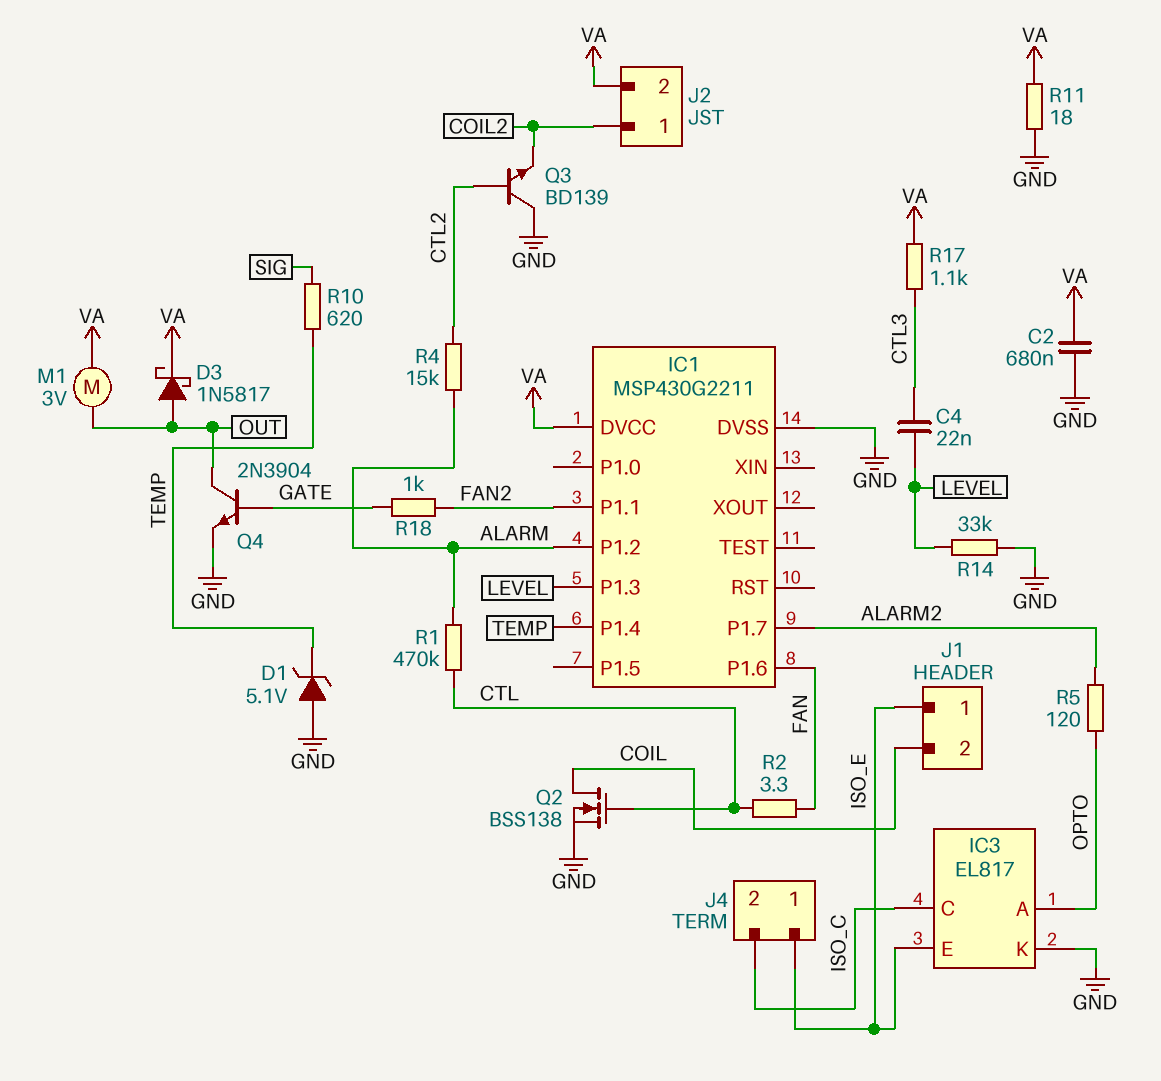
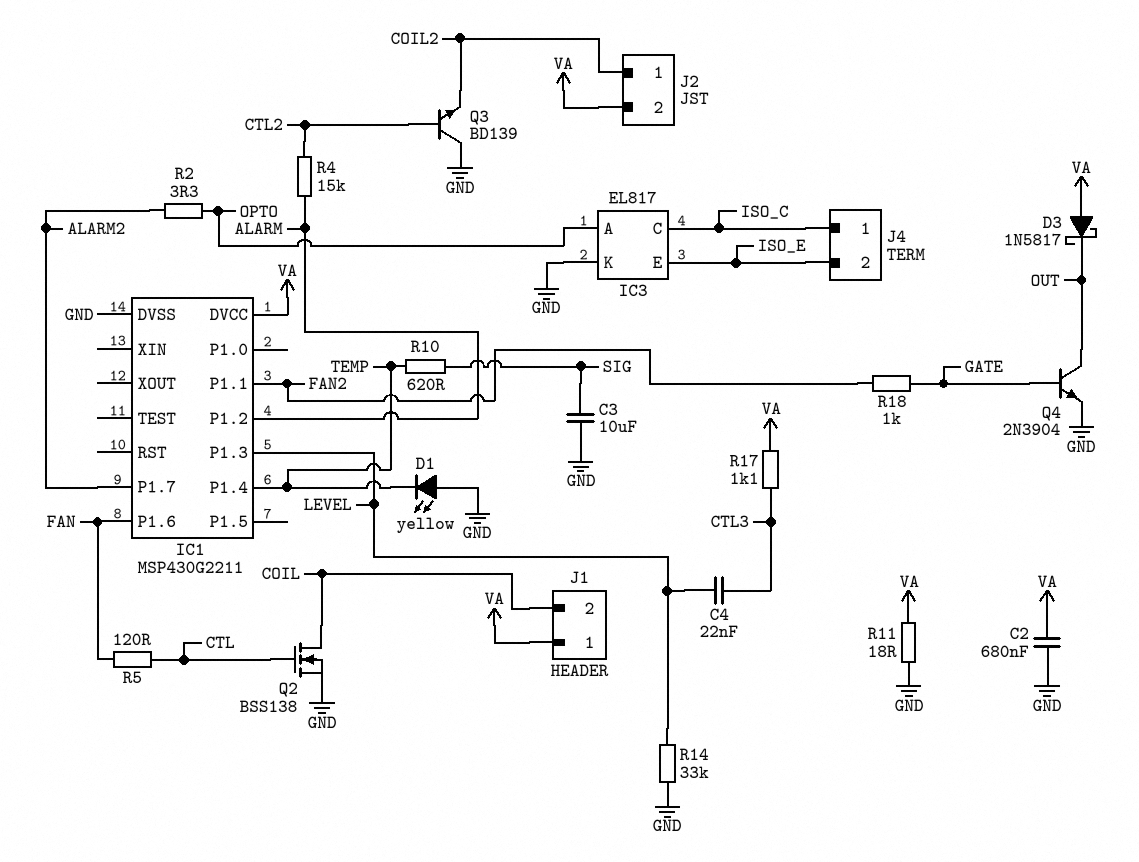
C3: none -> 10uF (GND, SIG)
D1: zener 5.1V (A GND, K TEMP) -> LED yellow (A GND, K TEMP)
D3: schottky 1N5817 (A OUT, K VA) -> schottky 1N5817 (A VA, K OUT)
J1 pin 1: ISO_E -> VA
J4 pin 1: ISO_E -> ISO_C
J4 pin 2: ISO_C -> ISO_E
M1: motor 3V (OUT, VA) -> none
R1: 470k (ALARM, CTL) -> none
R2: 3.3 (CTL, FAN) -> 3.3 (ALARM2, OPTO)
R5: 120 (ALARM2, OPTO) -> 120 (CTL, FAN)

- WHAT THE TASK REQUIRES -
A verbatim transcription of the listing is expected, with no pictures included.

- REPLY -
C3: none -> 10uF (GND, SIG)
D1: zener 5.1V (A GND, K TEMP) -> LED yellow (A GND, K TEMP)
D3: schottky 1N5817 (A OUT, K VA) -> schottky 1N5817 (A VA, K OUT)
J1 pin 1: ISO_E -> VA
J4 pin 1: ISO_E -> ISO_C
J4 pin 2: ISO_C -> ISO_E
M1: motor 3V (OUT, VA) -> none
R1: 470k (ALARM, CTL) -> none
R2: 3.3 (CTL, FAN) -> 3.3 (ALARM2, OPTO)
R5: 120 (ALARM2, OPTO) -> 120 (CTL, FAN)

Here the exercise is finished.